━━━━━ ENTRIES SUPPLIED

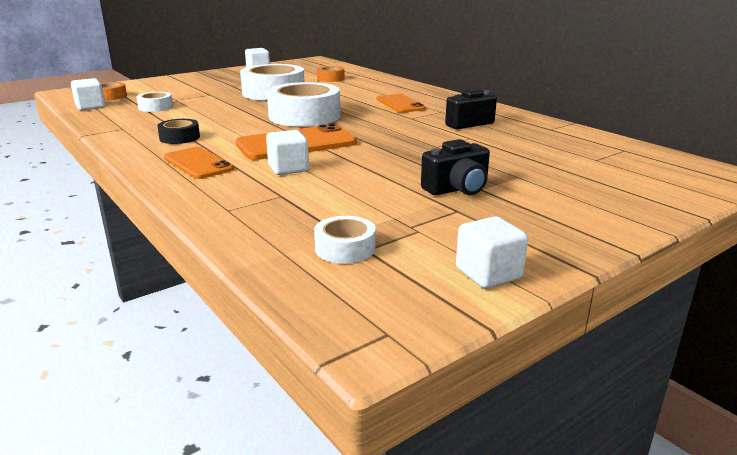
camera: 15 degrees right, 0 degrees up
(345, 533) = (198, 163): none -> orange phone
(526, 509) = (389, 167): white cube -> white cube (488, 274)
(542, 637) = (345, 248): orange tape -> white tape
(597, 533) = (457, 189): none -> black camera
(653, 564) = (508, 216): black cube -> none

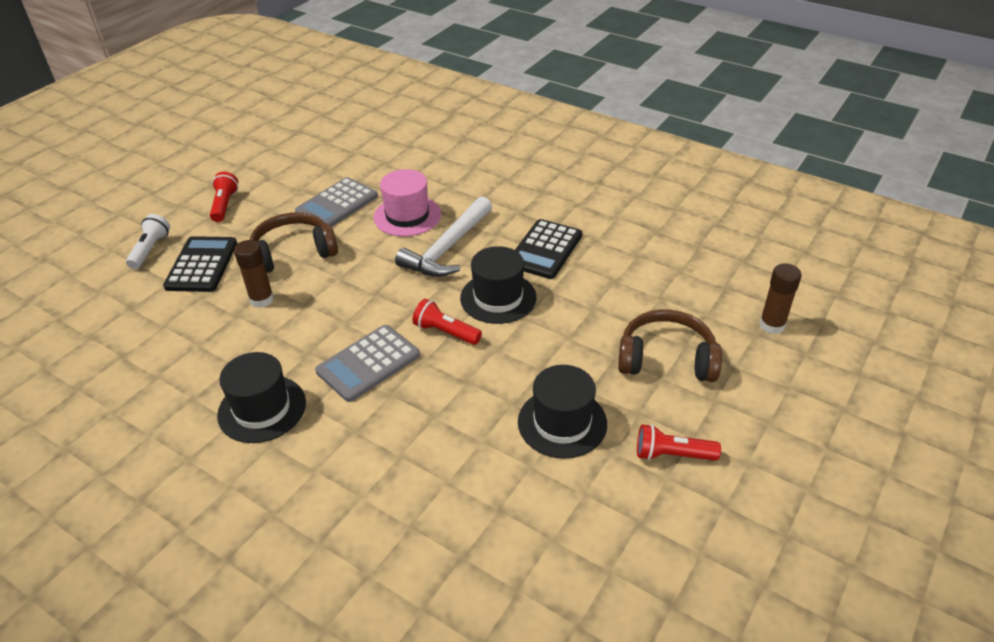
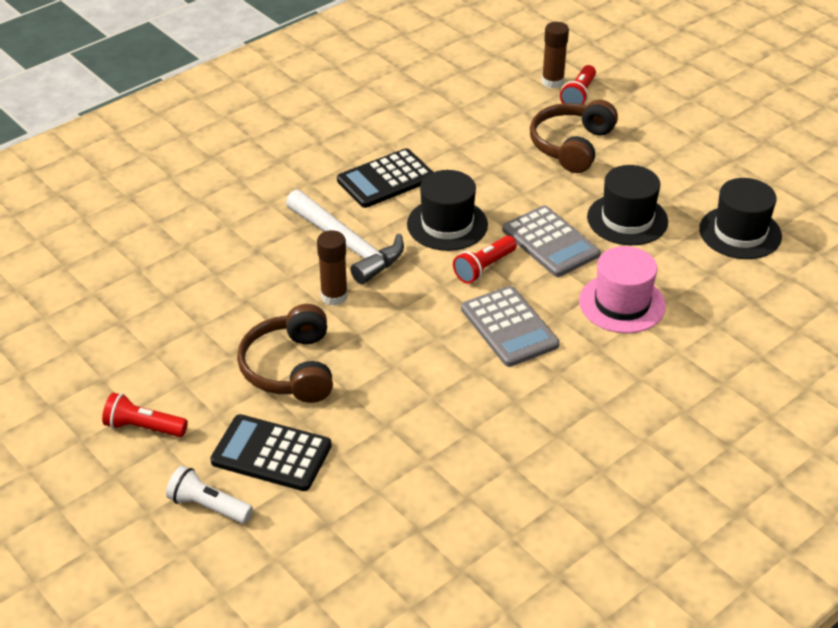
camera: 75 degrees left, 0 degrees up
(262, 299) = (368, 401): brown glue stick -> brown glue stick (334, 296)
(262, 409) = (548, 411): black hat -> black hat (740, 233)
(337, 204) = (208, 321): grey calculator -> grey calculator (550, 242)
(407, 216) = (268, 266): pink hat -> pink hat (622, 303)
(545, 250) = (386, 179): black calculator -> black calculator turned 105 degrees clockwise
(672, 454) = (678, 171): red flashlight -> red flashlight (578, 95)

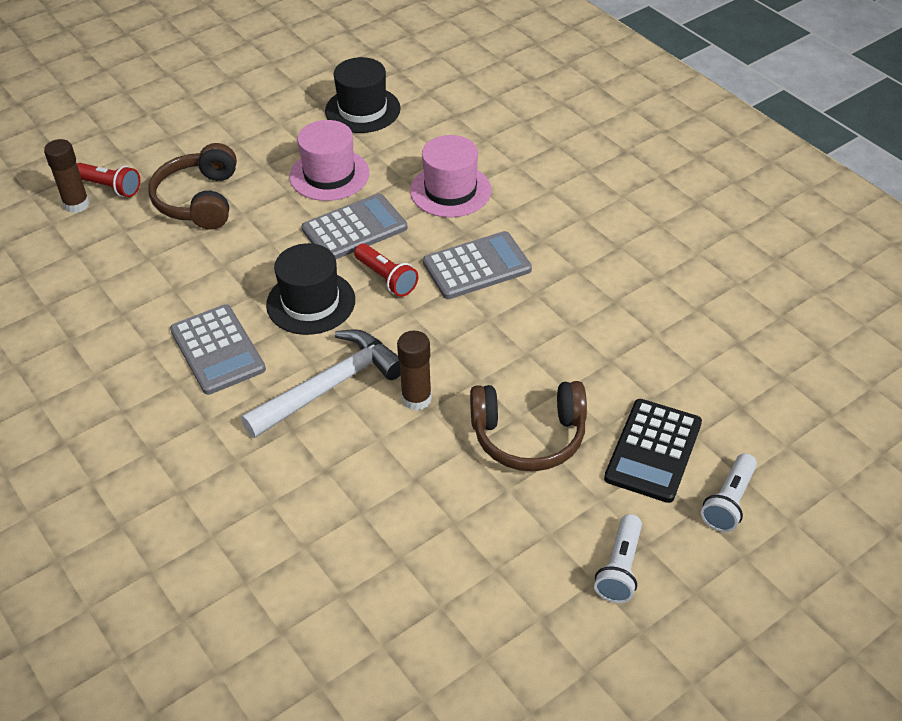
camera: 85 degrees left, 5 degrees up
(143, 427) = (620, 568): red flashlight -> white flashlight
(386, 179) = (217, 350): black calculator -> grey calculator
(572, 146) = (199, 200): brown headphones -> brown headphones turned 60 degrees clockwise
(627, 219) = (329, 175): black hat -> pink hat

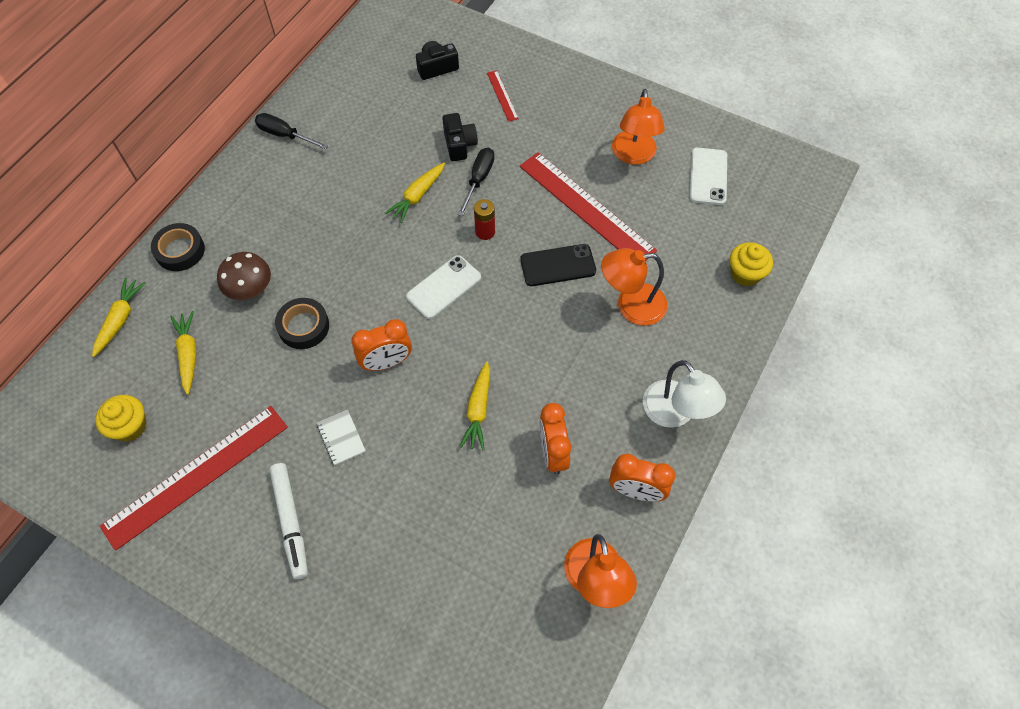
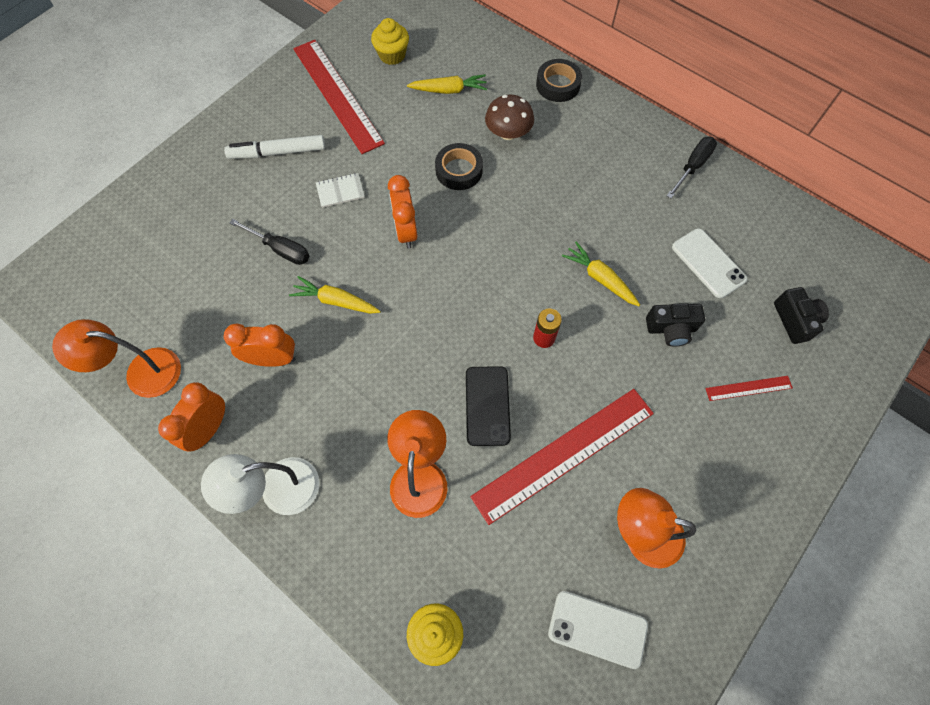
camera: 100 degrees right, 5 degrees up
(120, 319) = (493, 47): yellow carrot -> none
(444, 287) = (480, 289): white phone -> white phone (708, 263)
(479, 179) = (617, 342): black screwdriver -> black screwdriver (280, 249)

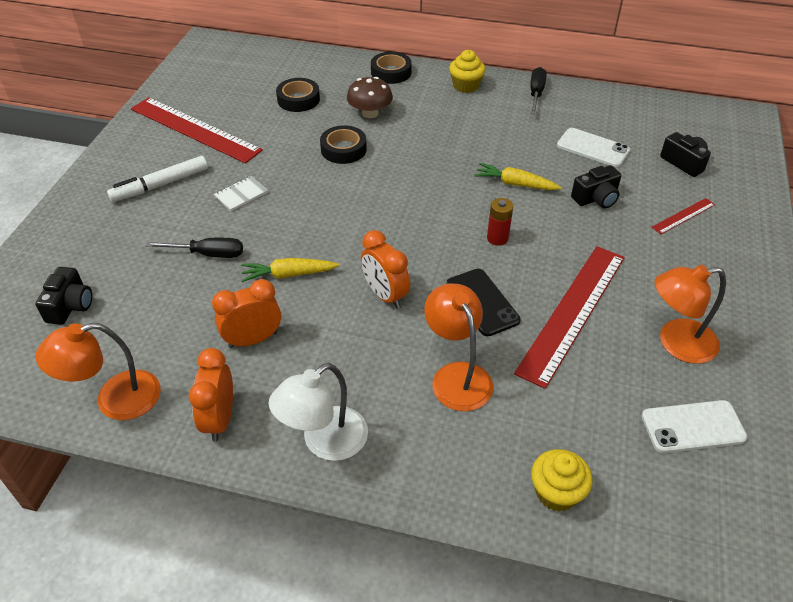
camera: 25 degrees left, 20 degrees down
(149, 260) = (70, 306): none -> black camera
(392, 55) = (230, 90): yellow cupcake -> yellow cupcake (466, 86)
(406, 231) = (323, 204): orange clock -> orange clock (385, 295)
(449, 90) = (298, 99): yellow carrot -> black tape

━━━━━━━━━━

• [ABOUT THIS EXERCISE]
The listing above is to be set down word for word, without its images.

• [SOLUTION]
camera: 15 degrees right, 0 degrees up
(345, 533) = (198, 163): none -> orange phone
(526, 509) = (389, 167): white cube -> white cube (488, 274)
(542, 637) = (345, 248): orange tape -> white tape
(597, 533) = (457, 189): none -> black camera
(653, 564) = (508, 216): black cube -> none

camera: 75 degrees left, 0 degrees up
(262, 299) = (368, 401): brown glue stick -> brown glue stick (334, 296)
(262, 409) = (548, 411): black hat -> black hat (740, 233)
(337, 204) = (208, 321): grey calculator -> grey calculator (550, 242)
(407, 216) = (268, 266): pink hat -> pink hat (622, 303)
(545, 250) = (386, 179): black calculator -> black calculator turned 105 degrees clockwise
(672, 454) = (678, 171): red flashlight -> red flashlight (578, 95)

camera: 85 degrees left, 5 degrees up
(143, 427) = (620, 568): red flashlight -> white flashlight
(386, 179) = (217, 350): black calculator -> grey calculator
(572, 146) = (199, 200): brown headphones -> brown headphones turned 60 degrees clockwise
(627, 219) = (329, 175): black hat -> pink hat

camera: 100 degrees right, 5 degrees up
(120, 319) = (493, 47): yellow carrot -> none
(444, 287) = (480, 289): white phone -> white phone (708, 263)
(479, 179) = (617, 342): black screwdriver -> black screwdriver (280, 249)

camera: 25 degrees left, 20 degrees down
(149, 260) = (70, 306): none -> black camera
(392, 55) = (230, 90): yellow cupcake -> yellow cupcake (466, 86)
(406, 231) = (323, 204): orange clock -> orange clock (385, 295)
(449, 90) = (298, 99): yellow carrot -> black tape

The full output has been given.